* [Problem description]: State how many lines of the entries hold the string "brown", and output nothing but that count.

——

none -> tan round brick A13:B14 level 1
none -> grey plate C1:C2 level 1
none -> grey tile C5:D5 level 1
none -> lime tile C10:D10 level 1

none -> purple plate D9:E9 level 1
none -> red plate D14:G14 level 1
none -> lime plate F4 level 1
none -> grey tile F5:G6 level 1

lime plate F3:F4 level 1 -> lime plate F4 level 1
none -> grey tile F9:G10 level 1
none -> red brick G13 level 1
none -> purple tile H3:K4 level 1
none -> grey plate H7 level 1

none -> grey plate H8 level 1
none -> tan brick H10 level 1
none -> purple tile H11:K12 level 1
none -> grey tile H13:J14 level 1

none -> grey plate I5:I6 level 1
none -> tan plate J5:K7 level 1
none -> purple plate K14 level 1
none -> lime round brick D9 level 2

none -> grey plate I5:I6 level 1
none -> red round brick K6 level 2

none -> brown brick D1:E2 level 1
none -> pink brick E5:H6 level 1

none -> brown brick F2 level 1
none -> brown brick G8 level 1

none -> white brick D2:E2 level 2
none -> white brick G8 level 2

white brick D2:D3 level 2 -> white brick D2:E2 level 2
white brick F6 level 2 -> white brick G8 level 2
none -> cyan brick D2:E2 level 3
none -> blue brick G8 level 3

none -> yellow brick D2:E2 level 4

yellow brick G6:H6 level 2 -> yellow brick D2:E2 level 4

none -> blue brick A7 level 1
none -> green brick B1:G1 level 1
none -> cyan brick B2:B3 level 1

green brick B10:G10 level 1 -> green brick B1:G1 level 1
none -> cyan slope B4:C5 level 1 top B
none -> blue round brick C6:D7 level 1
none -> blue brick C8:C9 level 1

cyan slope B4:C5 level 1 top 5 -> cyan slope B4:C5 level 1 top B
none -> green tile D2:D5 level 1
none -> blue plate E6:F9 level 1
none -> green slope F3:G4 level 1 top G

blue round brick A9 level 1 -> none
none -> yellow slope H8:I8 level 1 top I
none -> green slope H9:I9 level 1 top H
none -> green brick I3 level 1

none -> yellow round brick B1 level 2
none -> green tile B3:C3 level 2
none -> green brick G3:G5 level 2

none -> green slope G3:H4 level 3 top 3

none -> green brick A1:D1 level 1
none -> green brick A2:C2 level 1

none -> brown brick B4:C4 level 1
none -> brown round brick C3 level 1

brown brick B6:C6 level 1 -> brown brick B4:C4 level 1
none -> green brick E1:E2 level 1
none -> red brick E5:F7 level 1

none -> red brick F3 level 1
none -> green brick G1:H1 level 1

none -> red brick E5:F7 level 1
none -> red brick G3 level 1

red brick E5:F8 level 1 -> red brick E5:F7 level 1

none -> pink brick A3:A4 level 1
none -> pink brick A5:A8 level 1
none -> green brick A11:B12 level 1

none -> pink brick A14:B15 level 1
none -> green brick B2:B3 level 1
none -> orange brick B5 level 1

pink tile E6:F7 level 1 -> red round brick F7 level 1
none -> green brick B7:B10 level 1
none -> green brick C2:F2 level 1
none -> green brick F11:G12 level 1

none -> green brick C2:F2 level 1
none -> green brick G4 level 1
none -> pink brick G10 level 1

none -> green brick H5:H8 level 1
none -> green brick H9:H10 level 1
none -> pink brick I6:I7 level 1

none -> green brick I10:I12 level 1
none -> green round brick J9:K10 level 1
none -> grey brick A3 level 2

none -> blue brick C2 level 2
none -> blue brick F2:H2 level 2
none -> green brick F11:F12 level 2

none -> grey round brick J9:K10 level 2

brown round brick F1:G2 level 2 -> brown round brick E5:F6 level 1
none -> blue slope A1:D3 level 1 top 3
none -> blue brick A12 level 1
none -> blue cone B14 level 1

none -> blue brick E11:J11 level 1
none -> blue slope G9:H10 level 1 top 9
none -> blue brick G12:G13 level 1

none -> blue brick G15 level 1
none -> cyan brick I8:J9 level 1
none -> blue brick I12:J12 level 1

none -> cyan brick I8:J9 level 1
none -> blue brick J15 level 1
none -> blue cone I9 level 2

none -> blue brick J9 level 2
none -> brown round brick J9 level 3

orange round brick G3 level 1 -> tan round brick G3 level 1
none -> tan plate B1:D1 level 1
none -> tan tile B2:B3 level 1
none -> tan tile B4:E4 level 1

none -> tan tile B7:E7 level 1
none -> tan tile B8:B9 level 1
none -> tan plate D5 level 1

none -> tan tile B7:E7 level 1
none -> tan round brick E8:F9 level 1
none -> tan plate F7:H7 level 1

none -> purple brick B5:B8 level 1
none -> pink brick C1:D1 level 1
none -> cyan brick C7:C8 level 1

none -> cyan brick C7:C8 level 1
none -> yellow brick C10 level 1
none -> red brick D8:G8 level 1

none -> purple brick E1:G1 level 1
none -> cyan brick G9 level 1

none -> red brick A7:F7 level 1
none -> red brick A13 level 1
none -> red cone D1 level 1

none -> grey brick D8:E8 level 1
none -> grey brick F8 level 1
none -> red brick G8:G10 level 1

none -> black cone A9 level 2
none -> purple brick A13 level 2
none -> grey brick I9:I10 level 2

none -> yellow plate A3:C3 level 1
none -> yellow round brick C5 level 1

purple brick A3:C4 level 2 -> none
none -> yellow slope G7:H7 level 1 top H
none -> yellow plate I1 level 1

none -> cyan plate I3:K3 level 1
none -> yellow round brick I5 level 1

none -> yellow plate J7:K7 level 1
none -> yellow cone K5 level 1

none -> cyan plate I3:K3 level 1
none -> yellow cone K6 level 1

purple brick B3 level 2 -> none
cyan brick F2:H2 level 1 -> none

——

* [Response]: 8